> **Word and element pointing entries**:
================================
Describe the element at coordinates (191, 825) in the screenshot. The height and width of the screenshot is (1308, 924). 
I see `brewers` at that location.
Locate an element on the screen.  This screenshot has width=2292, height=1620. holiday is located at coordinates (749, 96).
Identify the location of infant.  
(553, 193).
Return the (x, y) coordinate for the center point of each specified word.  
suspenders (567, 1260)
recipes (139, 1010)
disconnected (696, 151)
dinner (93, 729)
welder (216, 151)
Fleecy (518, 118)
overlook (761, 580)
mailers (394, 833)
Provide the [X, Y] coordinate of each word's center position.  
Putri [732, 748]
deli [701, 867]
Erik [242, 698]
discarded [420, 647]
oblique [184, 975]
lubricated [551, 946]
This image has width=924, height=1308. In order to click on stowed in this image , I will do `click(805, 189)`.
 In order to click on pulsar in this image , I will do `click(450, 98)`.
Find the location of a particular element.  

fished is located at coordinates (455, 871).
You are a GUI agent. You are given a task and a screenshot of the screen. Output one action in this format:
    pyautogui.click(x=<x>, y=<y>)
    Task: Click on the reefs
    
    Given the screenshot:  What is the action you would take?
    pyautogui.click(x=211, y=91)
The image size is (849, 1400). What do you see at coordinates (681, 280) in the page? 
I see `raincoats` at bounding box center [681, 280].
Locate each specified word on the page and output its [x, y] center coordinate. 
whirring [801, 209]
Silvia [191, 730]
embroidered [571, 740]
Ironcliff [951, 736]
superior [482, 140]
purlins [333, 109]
================================
> **WHAT YOU WILL DO**:
Please count the lines in the items above that contain the string "image", and reply with that number alone.

> **SOLUTION FOR THIS EXERCISE**:
3